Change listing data

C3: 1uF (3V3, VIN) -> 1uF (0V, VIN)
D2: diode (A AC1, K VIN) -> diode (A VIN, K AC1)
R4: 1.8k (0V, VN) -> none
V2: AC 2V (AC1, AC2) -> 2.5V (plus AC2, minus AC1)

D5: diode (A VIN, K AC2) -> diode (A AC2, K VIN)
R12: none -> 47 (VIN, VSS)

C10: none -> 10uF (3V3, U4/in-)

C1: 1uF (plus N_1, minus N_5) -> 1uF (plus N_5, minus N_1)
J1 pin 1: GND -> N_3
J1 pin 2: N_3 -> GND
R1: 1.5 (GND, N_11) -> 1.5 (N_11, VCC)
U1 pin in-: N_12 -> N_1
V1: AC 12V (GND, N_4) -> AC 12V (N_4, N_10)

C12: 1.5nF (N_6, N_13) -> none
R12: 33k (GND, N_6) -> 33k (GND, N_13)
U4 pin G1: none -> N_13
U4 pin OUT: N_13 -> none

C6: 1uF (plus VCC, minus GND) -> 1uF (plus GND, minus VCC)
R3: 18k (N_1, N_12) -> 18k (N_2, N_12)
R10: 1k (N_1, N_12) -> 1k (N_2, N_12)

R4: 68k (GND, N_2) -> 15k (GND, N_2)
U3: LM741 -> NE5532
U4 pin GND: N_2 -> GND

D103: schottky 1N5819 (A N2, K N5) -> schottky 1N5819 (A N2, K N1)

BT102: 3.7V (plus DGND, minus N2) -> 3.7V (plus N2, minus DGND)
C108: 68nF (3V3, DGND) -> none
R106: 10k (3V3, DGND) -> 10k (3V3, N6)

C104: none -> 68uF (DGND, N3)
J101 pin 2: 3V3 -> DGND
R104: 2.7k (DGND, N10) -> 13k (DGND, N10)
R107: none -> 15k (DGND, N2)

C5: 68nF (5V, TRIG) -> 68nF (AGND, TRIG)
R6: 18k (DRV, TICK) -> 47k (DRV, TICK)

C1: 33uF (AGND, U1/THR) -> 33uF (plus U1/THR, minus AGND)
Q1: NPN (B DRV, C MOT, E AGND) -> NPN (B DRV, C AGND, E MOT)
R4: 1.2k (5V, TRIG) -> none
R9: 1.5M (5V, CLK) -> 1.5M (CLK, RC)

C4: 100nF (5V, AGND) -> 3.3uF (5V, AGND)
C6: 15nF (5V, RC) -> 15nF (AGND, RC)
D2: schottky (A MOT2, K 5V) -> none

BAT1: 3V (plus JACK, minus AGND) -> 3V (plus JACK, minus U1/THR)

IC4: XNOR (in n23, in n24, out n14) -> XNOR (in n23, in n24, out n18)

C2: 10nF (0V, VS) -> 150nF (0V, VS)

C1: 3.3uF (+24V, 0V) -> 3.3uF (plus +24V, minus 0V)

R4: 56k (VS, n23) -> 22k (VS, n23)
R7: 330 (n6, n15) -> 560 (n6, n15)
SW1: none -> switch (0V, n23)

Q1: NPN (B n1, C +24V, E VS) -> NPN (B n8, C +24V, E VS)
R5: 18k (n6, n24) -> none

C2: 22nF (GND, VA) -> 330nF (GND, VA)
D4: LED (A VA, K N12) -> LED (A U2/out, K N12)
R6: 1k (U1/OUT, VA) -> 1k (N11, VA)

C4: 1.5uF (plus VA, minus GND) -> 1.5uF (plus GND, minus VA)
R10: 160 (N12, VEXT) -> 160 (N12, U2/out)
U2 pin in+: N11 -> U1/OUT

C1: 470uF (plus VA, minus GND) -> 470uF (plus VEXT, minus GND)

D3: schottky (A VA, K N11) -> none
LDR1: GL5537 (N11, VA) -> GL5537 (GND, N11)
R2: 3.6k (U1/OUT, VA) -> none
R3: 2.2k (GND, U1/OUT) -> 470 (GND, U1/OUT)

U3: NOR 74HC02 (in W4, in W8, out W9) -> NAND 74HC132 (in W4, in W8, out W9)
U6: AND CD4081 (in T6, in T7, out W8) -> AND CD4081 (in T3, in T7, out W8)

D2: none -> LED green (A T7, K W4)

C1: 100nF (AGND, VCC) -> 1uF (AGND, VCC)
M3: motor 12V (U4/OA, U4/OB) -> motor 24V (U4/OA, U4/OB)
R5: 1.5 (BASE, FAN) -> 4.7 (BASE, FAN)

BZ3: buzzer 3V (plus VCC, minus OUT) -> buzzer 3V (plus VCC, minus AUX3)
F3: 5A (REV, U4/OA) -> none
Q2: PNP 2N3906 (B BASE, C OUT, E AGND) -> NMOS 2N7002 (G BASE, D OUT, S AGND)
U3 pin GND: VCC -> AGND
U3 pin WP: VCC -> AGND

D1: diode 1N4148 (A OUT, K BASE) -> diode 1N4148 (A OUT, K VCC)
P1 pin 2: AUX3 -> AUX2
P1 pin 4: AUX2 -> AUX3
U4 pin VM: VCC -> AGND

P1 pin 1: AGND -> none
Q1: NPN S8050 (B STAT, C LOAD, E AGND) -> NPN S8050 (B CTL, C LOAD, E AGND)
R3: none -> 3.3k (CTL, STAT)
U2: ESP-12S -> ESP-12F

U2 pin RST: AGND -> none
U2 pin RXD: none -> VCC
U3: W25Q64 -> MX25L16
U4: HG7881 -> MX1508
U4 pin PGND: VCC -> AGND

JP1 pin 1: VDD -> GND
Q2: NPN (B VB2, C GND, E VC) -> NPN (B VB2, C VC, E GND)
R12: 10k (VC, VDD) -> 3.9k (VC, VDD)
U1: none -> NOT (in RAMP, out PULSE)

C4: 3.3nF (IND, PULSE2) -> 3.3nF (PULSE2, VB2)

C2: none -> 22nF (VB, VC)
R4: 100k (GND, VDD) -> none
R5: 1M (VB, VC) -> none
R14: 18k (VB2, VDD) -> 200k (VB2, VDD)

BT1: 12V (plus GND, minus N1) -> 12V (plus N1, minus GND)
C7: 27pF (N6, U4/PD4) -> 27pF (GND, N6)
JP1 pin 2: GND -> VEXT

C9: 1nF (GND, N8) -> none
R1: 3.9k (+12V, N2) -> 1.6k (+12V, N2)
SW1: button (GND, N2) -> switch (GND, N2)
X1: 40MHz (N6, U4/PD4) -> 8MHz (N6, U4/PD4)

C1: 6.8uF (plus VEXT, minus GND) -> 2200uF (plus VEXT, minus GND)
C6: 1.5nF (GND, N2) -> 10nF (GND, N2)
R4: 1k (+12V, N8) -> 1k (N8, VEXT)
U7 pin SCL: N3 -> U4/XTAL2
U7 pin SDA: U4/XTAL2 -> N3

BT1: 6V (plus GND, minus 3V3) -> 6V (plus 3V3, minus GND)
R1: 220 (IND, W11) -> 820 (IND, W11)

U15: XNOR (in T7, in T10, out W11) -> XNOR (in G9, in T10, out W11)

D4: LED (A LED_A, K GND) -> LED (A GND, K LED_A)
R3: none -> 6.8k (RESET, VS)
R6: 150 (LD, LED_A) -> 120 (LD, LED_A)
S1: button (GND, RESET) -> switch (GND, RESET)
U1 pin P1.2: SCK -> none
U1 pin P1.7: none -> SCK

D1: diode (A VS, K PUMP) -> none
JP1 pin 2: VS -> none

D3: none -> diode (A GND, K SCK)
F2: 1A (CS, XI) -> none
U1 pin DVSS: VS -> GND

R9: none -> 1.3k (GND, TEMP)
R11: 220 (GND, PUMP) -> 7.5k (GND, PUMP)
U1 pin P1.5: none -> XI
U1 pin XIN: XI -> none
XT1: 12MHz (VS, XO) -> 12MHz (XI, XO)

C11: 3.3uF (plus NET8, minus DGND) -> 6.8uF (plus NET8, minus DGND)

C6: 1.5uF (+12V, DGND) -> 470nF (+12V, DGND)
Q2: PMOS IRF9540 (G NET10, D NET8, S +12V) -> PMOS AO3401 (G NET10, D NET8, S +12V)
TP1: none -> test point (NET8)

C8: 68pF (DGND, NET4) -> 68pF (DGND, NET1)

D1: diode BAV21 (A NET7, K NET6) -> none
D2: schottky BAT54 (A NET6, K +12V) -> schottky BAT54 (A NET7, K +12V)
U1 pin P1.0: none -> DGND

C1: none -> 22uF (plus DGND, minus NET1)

Activity » Output the line containing "D2: schottky BAT54" and every line after it through the final line of the records above, exactly as written and nothing else.

Response area »
D2: schottky BAT54 (A NET6, K +12V) -> schottky BAT54 (A NET7, K +12V)
U1 pin P1.0: none -> DGND

C1: none -> 22uF (plus DGND, minus NET1)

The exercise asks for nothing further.